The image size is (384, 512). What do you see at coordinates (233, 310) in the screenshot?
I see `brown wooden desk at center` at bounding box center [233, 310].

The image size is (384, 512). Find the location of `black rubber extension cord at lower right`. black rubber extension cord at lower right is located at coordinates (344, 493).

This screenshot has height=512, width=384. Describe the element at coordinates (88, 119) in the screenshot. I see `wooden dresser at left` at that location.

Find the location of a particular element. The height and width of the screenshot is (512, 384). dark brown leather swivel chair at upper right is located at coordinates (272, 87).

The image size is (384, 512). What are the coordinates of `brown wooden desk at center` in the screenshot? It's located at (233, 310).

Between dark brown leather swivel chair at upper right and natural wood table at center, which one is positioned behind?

* WHAT YOU NEED TO DO: Please return, unchanged, the lines of the data from the one containing "This screenshot has" through the end of the data, including both the first and the last line.

* TASK RESULT:
This screenshot has height=512, width=384. Describe the element at coordinates (88, 119) in the screenshot. I see `wooden dresser at left` at that location.

Find the location of a particular element. The height and width of the screenshot is (512, 384). dark brown leather swivel chair at upper right is located at coordinates (272, 87).

The image size is (384, 512). What are the coordinates of `brown wooden desk at center` in the screenshot? It's located at (233, 310).

Between dark brown leather swivel chair at upper right and natural wood table at center, which one is positioned behind?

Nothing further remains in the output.